#### MATERIAL PROVIDED

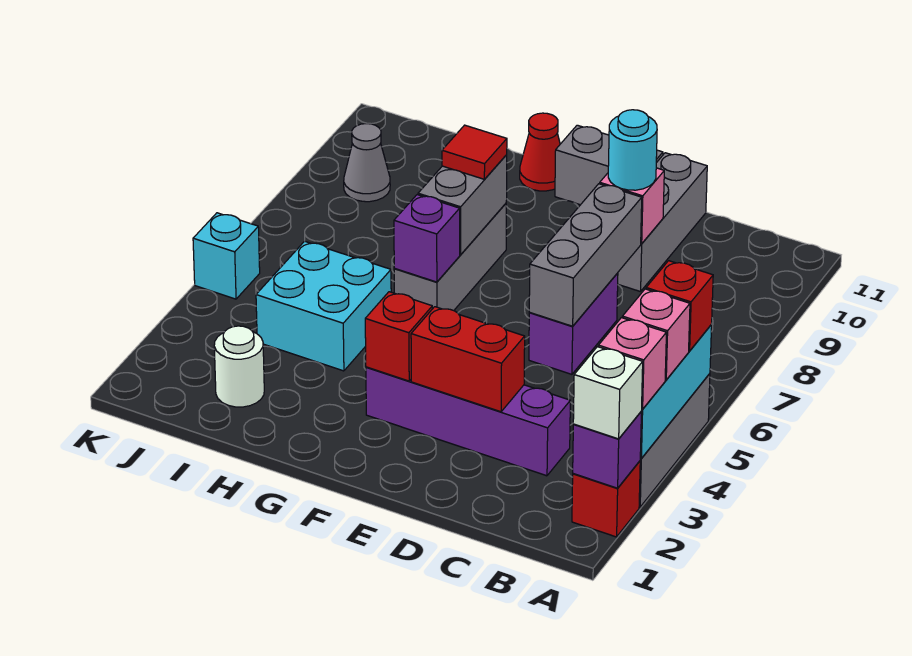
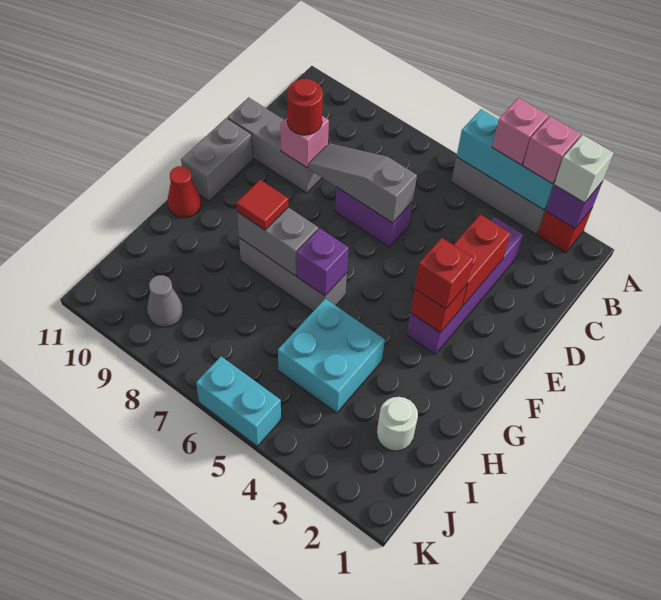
red brick A5 level 3 -> red brick F3 level 3
grey brick D6:D8 level 2 -> grey slope D6:D8 level 2 top 6
cyan round brick D9 level 3 -> red round brick D9 level 3
cyan brick K5 level 1 -> cyan brick K5:K6 level 1

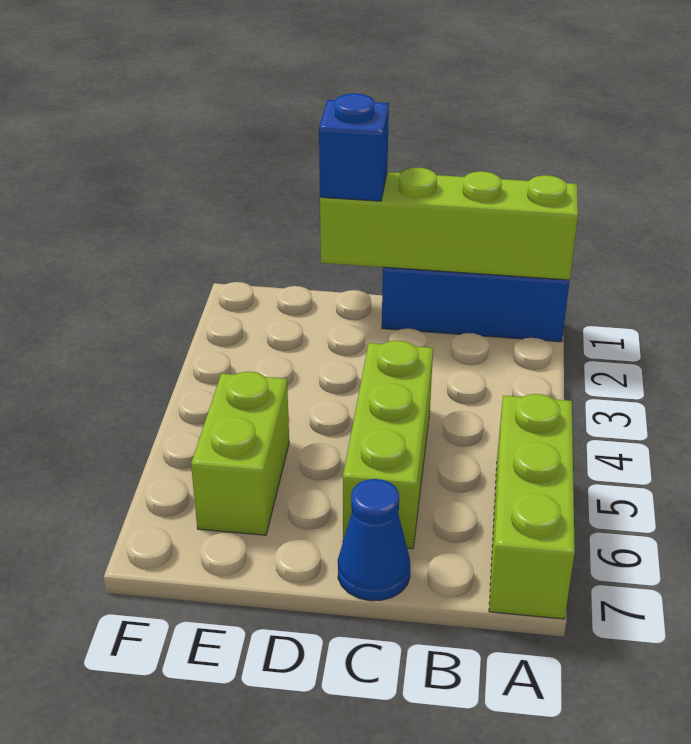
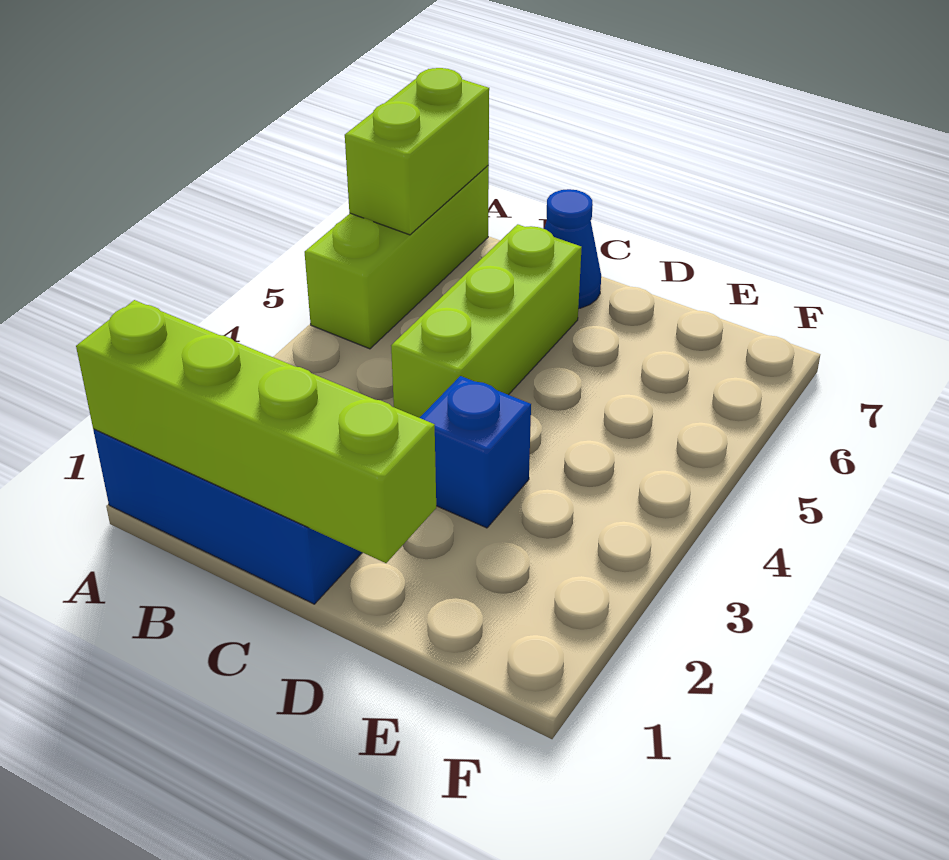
blue brick D1 level 3 -> blue brick D3 level 1
lime brick E5:E6 level 1 -> lime brick A6:A7 level 2

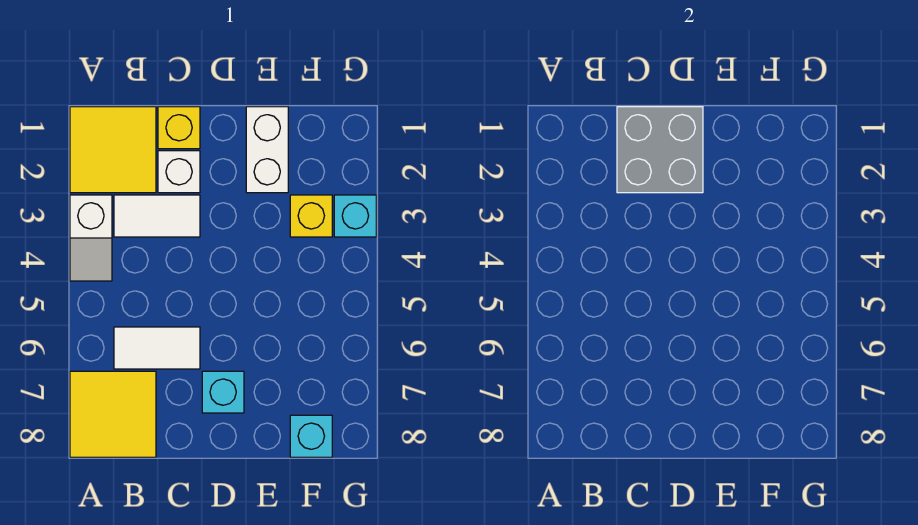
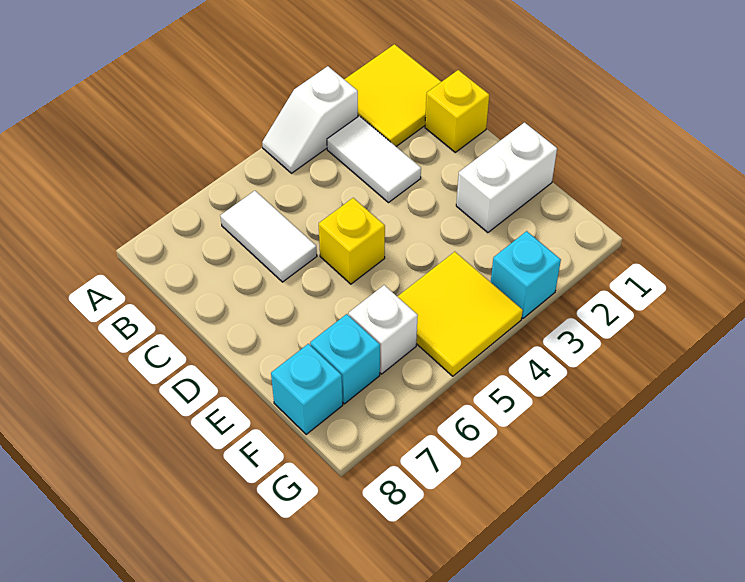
yellow tile A7:B8 level 1 -> yellow tile F4:G5 level 1
grey brick C1:D2 level 2 -> none
white brick C2 level 1 -> white brick F6 level 1
cyan brick D7 level 1 -> cyan brick F7 level 1
yellow brick F3 level 1 -> yellow brick D5 level 1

########

All records above must be output exactly as they stand, excluding pictures.

RESULT FOR THIS TASK:
red brick A5 level 3 -> red brick F3 level 3
grey brick D6:D8 level 2 -> grey slope D6:D8 level 2 top 6
cyan round brick D9 level 3 -> red round brick D9 level 3
cyan brick K5 level 1 -> cyan brick K5:K6 level 1

blue brick D1 level 3 -> blue brick D3 level 1
lime brick E5:E6 level 1 -> lime brick A6:A7 level 2

yellow tile A7:B8 level 1 -> yellow tile F4:G5 level 1
grey brick C1:D2 level 2 -> none
white brick C2 level 1 -> white brick F6 level 1
cyan brick D7 level 1 -> cyan brick F7 level 1
yellow brick F3 level 1 -> yellow brick D5 level 1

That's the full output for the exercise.